>>>>

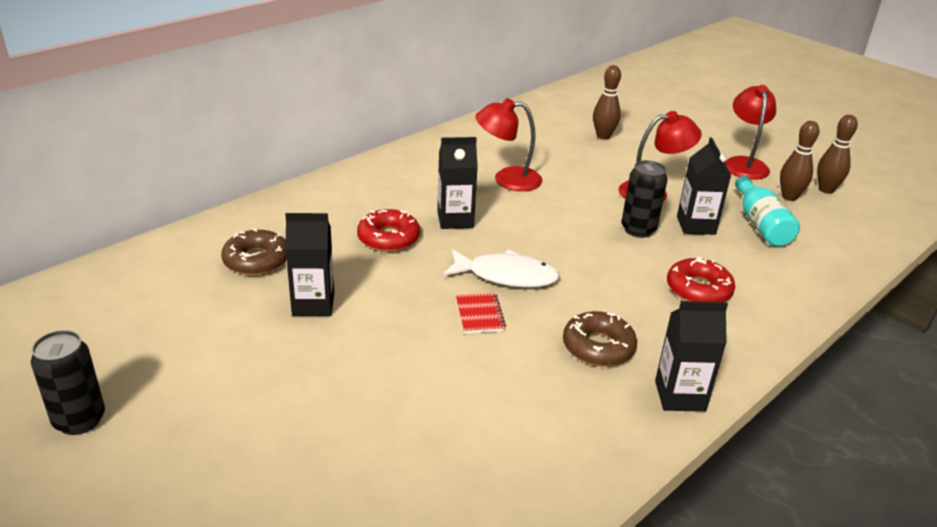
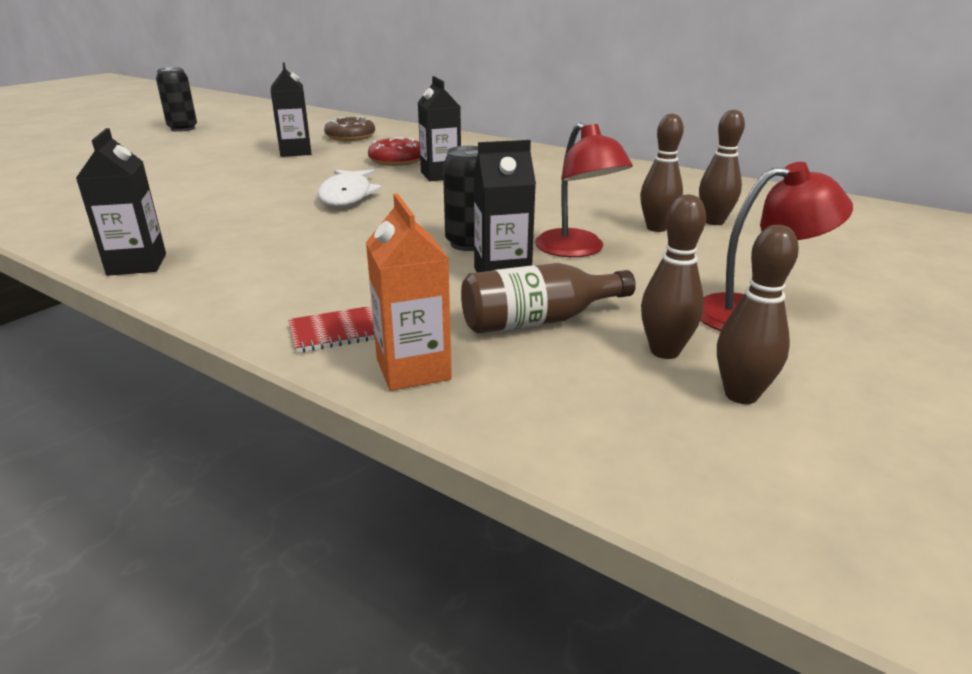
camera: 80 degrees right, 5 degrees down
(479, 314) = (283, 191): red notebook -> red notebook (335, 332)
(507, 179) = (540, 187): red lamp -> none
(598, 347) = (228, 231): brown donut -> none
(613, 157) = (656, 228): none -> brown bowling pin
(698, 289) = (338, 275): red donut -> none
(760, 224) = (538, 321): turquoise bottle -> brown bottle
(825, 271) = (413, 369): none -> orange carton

<<<<
>>>>

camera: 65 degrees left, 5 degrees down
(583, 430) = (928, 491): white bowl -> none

<<<<

=== Your objective ===
Where the word "degrees" appears in a line of the entries above, count that line; give only the number.

=== Output ===
2